Write the entries below out again exactly, but skip the pictures.

--- Information shown Enclosed Below ---

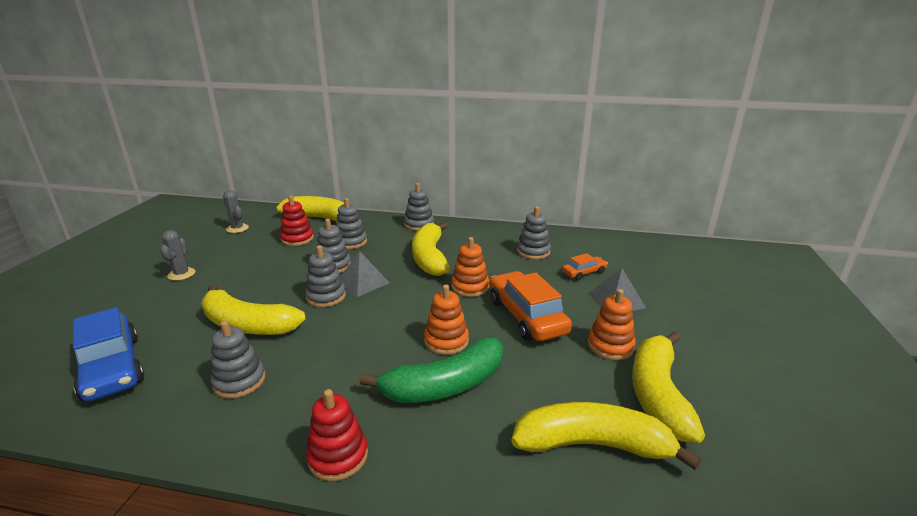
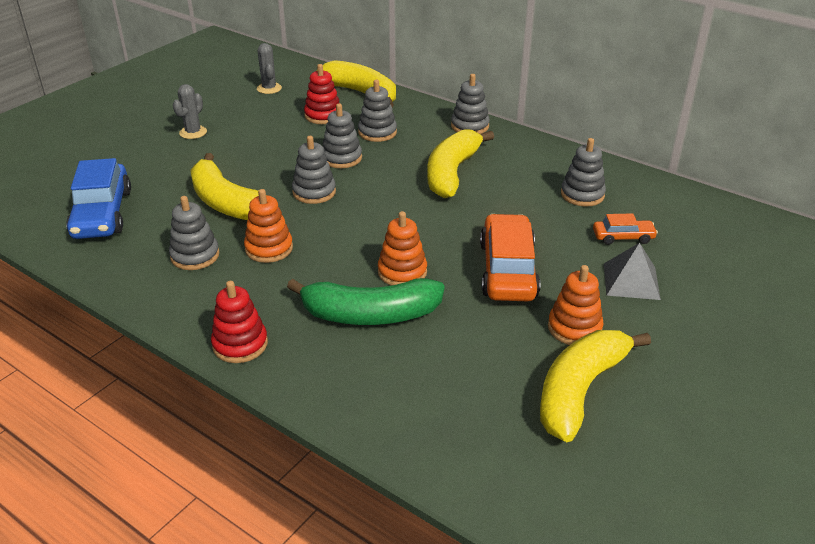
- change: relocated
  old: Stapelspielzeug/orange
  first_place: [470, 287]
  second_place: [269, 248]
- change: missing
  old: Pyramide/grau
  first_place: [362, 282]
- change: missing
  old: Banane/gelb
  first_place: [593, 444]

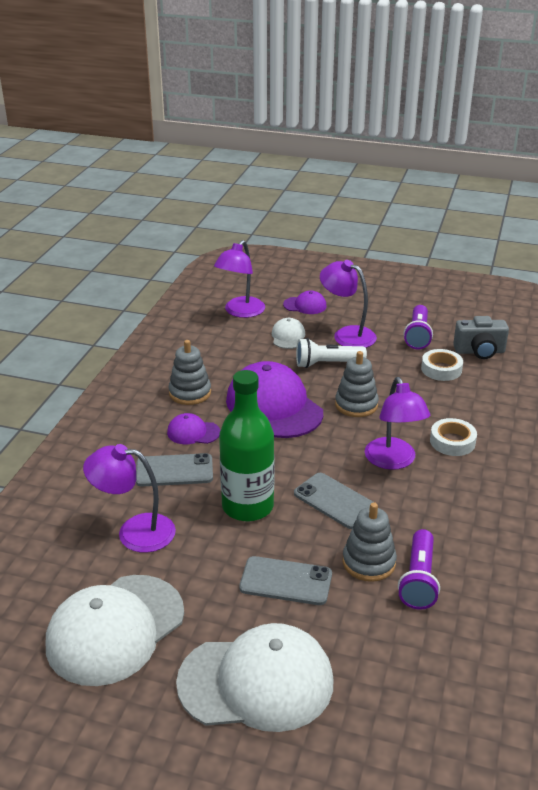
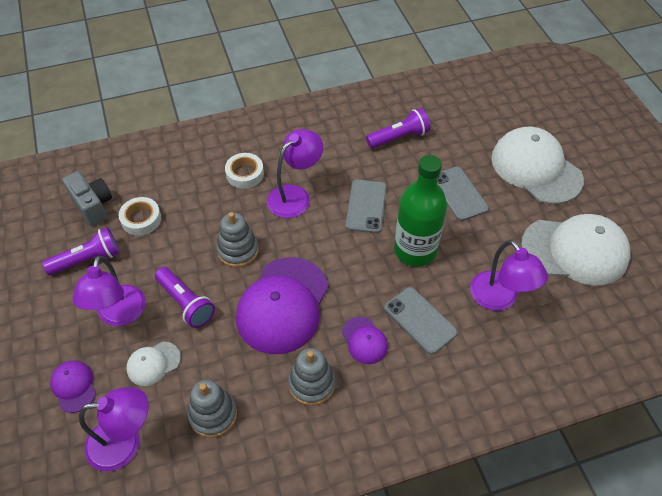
- change: colour
  old: Taschenlampe/weiß
  new: Taschenlampe/lila
  first_place: [327, 364]
  second_place: [186, 303]
- change: relocated
  old: Stapelspielzeug/grau
  first_place: [369, 562]
  second_place: [213, 414]

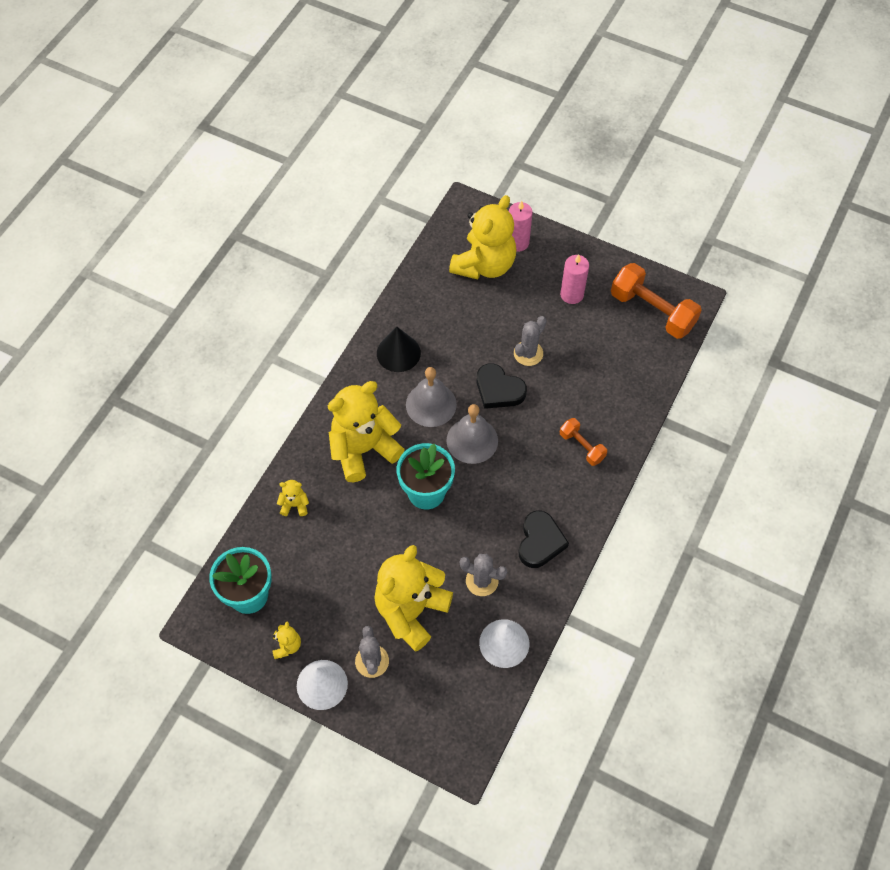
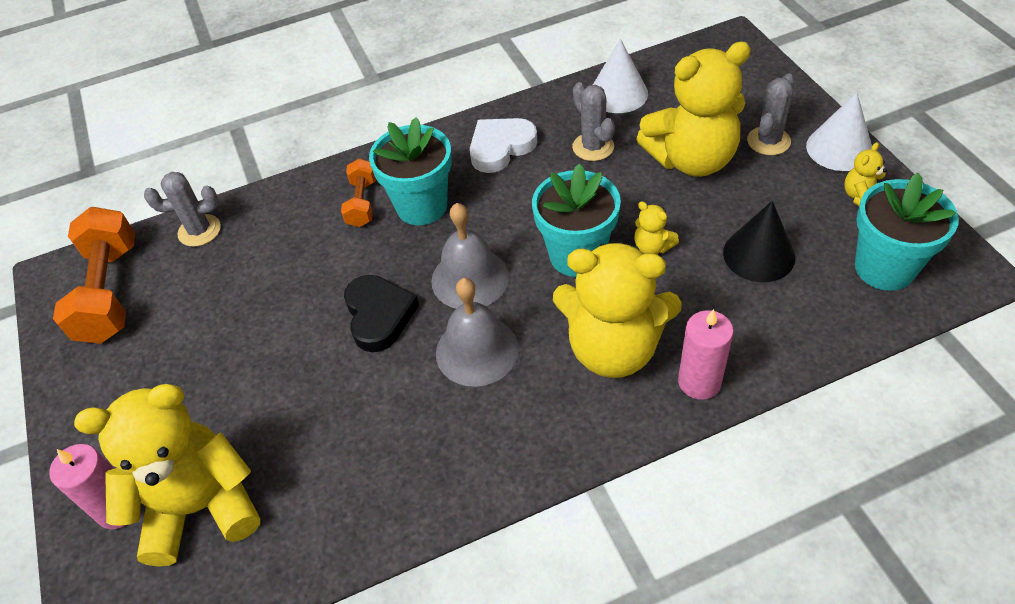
- change: relocated
  old: Kerze/rosa
  first_place: [571, 294]
  second_place: [699, 382]
- change: relocated
  old: Kaktus/grau
  first_place: [528, 353]
  second_place: [199, 231]
- change: relocated
  old: Kegel/schwarz
  first_place: [398, 353]
  second_place: [759, 254]
- change: relocated
  old: Teddybär/gelb
  first_place: [294, 505]
  second_place: [652, 247]
- change: colour
  old: Herz/schwarz
  new: Herz/weiß
  first_place: [540, 542]
  second_place: [501, 147]
- change: appeared
  new: Blumentopf/türkis
  second_place: [422, 206]

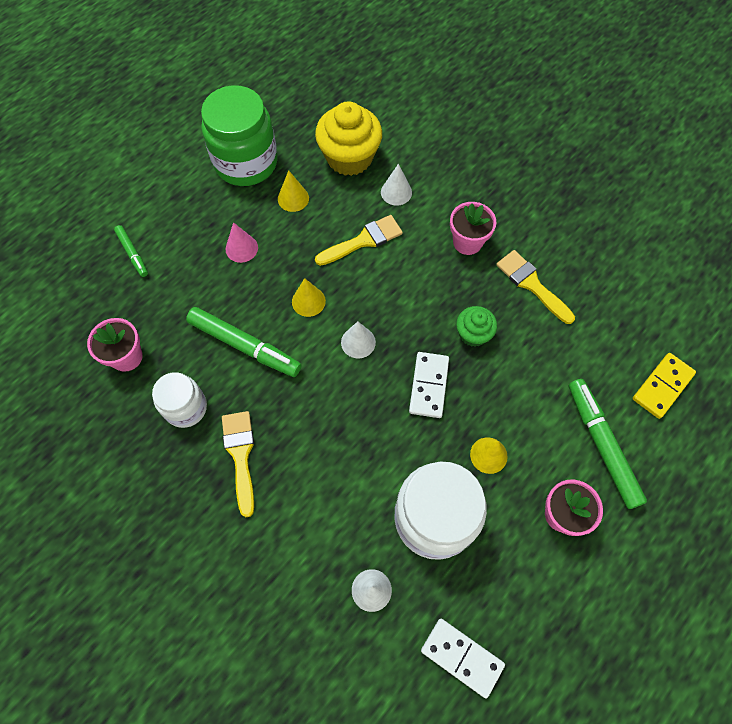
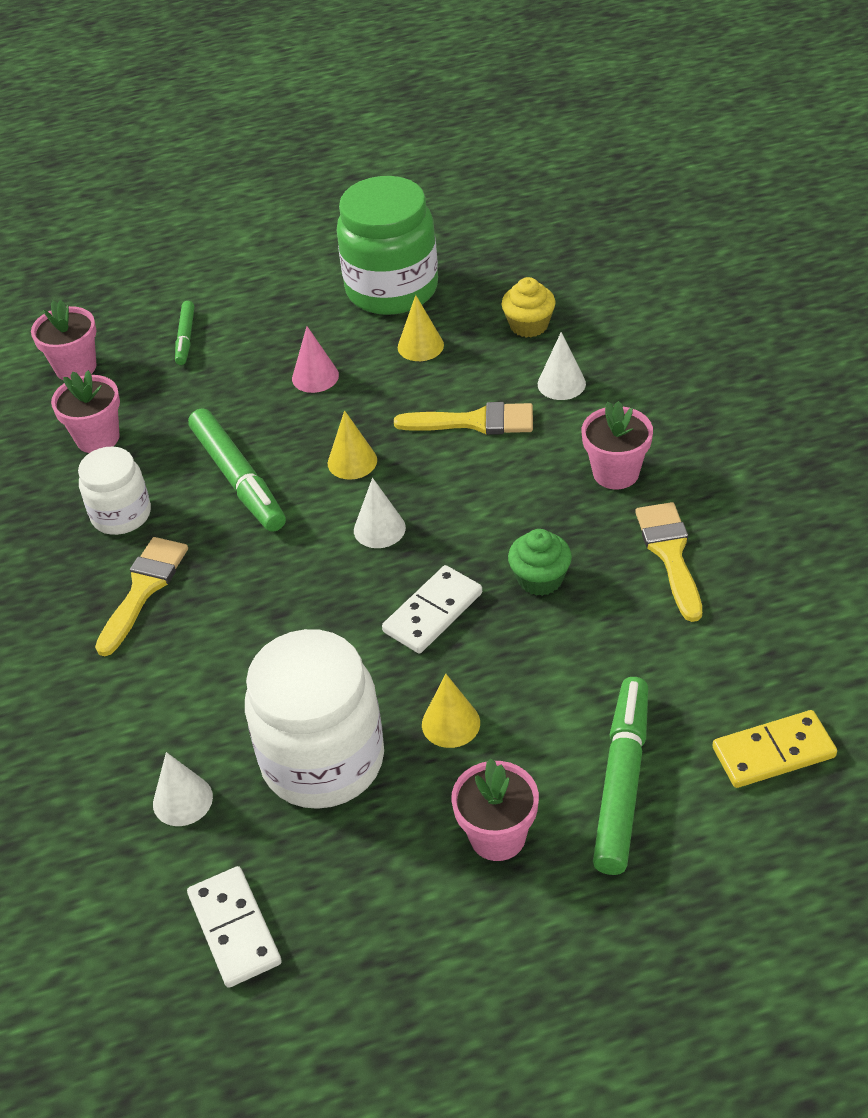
- change: size
  old: Muffin/gelb
  first_place: [349, 157]
  second_place: [529, 325]
  factor: 0.55
- change: appeared
  new: Blumentopf/rosa
  second_place: [75, 367]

--- End of Enclosed Information shown ---

§ **Response**:
- change: relocated
  old: Stapelspielzeug/orange
  first_place: [470, 287]
  second_place: [269, 248]
- change: missing
  old: Pyramide/grau
  first_place: [362, 282]
- change: missing
  old: Banane/gelb
  first_place: [593, 444]

- change: colour
  old: Taschenlampe/weiß
  new: Taschenlampe/lila
  first_place: [327, 364]
  second_place: [186, 303]
- change: relocated
  old: Stapelspielzeug/grau
  first_place: [369, 562]
  second_place: [213, 414]

- change: relocated
  old: Kerze/rosa
  first_place: [571, 294]
  second_place: [699, 382]
- change: relocated
  old: Kaktus/grau
  first_place: [528, 353]
  second_place: [199, 231]
- change: relocated
  old: Kegel/schwarz
  first_place: [398, 353]
  second_place: [759, 254]
- change: relocated
  old: Teddybär/gelb
  first_place: [294, 505]
  second_place: [652, 247]
- change: colour
  old: Herz/schwarz
  new: Herz/weiß
  first_place: [540, 542]
  second_place: [501, 147]
- change: appeared
  new: Blumentopf/türkis
  second_place: [422, 206]

- change: size
  old: Muffin/gelb
  first_place: [349, 157]
  second_place: [529, 325]
  factor: 0.55
- change: appeared
  new: Blumentopf/rosa
  second_place: [75, 367]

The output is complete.